:: Problem requirements ::
Scale the rows below that begin with the line containing "pulsing (737, 1152)" and end with the line containing "hushed [620, 1361]", both included. Rewrite those lines alone, keeping every request line, and multiply each answer coordinate by 0.55, rounding to whole numbers with halves rounded up.

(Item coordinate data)
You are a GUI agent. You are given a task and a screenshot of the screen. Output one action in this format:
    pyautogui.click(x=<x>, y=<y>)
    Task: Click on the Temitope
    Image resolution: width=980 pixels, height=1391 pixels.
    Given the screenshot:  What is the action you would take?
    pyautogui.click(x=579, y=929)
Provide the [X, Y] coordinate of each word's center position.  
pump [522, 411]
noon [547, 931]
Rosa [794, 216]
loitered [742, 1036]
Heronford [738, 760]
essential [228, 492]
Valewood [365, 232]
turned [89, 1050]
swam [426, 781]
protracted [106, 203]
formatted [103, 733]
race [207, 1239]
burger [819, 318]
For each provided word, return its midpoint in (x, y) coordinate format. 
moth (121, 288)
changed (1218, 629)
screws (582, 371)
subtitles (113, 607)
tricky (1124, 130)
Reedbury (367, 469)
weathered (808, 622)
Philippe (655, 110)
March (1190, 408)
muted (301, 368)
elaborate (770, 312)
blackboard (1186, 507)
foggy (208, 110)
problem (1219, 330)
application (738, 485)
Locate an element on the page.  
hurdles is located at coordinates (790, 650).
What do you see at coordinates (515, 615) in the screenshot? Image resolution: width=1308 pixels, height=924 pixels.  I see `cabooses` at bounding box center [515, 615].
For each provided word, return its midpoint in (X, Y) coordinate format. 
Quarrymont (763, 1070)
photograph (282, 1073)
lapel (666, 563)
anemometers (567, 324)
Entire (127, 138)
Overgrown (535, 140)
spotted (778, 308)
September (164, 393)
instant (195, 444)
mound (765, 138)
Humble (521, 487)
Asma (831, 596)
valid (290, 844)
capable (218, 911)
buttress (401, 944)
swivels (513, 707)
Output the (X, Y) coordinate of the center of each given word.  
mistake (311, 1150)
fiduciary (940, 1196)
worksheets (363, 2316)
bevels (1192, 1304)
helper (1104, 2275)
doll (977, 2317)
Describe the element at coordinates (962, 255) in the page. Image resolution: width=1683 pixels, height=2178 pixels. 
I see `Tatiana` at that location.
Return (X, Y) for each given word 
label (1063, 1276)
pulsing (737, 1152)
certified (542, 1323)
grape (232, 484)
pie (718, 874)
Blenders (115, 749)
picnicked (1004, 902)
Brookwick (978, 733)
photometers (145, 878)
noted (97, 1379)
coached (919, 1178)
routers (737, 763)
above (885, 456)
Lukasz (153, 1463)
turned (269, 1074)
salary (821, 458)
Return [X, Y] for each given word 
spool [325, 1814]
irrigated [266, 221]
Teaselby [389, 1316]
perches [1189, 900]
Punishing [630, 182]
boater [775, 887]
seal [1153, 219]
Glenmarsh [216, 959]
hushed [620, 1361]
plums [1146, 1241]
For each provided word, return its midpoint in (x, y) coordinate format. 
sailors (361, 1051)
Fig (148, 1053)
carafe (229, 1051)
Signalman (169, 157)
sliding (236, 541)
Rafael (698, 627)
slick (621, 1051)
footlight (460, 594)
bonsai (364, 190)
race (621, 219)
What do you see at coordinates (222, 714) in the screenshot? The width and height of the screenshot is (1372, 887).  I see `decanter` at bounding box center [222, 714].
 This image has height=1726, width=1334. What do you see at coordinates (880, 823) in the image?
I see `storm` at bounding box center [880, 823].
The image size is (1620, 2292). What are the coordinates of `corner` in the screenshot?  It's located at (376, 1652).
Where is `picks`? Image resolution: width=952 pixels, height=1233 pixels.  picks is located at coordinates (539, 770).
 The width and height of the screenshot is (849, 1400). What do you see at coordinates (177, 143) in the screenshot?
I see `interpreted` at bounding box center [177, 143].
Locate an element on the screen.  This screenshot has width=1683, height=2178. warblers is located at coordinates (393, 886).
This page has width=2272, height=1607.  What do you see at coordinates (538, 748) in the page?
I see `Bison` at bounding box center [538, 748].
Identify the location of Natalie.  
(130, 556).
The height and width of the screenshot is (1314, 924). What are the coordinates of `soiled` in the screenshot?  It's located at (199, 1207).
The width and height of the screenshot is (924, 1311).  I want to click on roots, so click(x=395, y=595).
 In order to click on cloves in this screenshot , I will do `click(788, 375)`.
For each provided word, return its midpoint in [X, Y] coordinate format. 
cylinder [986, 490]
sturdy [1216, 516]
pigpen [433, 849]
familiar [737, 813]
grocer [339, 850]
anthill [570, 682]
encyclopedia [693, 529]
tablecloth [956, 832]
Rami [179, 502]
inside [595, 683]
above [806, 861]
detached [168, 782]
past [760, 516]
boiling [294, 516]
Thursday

:: Written answer ::
pulsing (405, 634)
certified (298, 728)
grape (128, 266)
pie (395, 481)
Blenders (63, 412)
picnicked (552, 496)
Brookwick (538, 403)
photometers (80, 483)
noted (53, 758)
coached (505, 648)
routers (405, 420)
above (487, 251)
Lukasz (84, 805)
turned (148, 591)
salary (452, 252)
Return [X, Y] for each given word 
spool [179, 998]
irrigated [146, 122]
Teaselby [214, 724]
perches [654, 495]
Punishing [347, 100]
boater [426, 488]
seal [634, 120]
Glenmarsh [119, 527]
hushed [341, 749]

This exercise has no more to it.